*** Available data Section Begins ***
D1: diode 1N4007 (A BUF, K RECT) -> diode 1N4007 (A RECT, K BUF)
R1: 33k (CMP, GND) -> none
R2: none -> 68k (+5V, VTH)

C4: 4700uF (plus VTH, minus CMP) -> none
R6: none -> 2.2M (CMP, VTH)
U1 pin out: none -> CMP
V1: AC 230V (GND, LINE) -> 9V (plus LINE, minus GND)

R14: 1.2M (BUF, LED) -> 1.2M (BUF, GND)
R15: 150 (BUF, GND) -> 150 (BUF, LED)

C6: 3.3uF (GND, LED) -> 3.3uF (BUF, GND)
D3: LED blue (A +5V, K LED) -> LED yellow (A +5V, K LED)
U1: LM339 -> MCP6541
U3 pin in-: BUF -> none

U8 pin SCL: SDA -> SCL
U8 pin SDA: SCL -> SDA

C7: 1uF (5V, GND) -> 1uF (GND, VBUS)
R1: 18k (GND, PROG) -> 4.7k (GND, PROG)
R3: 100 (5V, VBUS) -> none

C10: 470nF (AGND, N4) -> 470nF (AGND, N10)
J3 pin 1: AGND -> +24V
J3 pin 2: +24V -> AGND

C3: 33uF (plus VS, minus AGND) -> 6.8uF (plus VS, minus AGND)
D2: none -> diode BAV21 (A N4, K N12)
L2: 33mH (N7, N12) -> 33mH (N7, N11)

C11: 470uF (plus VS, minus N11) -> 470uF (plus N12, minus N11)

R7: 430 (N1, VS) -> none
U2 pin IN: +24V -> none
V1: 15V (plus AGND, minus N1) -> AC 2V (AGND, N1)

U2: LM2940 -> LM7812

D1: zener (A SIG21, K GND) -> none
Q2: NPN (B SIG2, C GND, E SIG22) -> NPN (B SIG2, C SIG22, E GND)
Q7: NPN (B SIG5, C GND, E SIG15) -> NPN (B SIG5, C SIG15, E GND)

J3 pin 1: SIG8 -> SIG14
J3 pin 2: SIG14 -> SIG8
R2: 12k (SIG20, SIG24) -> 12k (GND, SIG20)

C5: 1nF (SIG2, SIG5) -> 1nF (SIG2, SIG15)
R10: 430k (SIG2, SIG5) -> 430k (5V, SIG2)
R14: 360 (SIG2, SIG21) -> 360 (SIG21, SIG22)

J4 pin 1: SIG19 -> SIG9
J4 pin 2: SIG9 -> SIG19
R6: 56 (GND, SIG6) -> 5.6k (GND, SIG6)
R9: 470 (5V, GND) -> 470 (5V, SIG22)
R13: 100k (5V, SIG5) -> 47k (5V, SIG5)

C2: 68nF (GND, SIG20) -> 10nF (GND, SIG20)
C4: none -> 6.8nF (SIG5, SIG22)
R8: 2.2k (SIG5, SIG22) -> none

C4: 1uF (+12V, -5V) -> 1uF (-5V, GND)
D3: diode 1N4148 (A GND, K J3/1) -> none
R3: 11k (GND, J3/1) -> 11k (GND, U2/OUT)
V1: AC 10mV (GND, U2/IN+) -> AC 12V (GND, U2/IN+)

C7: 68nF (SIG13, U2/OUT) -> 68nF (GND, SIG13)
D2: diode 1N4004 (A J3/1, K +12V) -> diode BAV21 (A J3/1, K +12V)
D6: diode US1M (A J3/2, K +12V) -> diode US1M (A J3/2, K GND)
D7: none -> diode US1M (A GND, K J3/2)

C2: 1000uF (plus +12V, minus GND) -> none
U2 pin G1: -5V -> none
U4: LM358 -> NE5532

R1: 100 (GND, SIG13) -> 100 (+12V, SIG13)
*** Available data Section Ends ***
### Work to complete
Search the entries above for the string "diode", and report each line where it occurs.

### Solution for this exercise
D1: diode 1N4007 (A BUF, K RECT) -> diode 1N4007 (A RECT, K BUF)
D2: none -> diode BAV21 (A N4, K N12)
D3: diode 1N4148 (A GND, K J3/1) -> none
D2: diode 1N4004 (A J3/1, K +12V) -> diode BAV21 (A J3/1, K +12V)
D6: diode US1M (A J3/2, K +12V) -> diode US1M (A J3/2, K GND)
D7: none -> diode US1M (A GND, K J3/2)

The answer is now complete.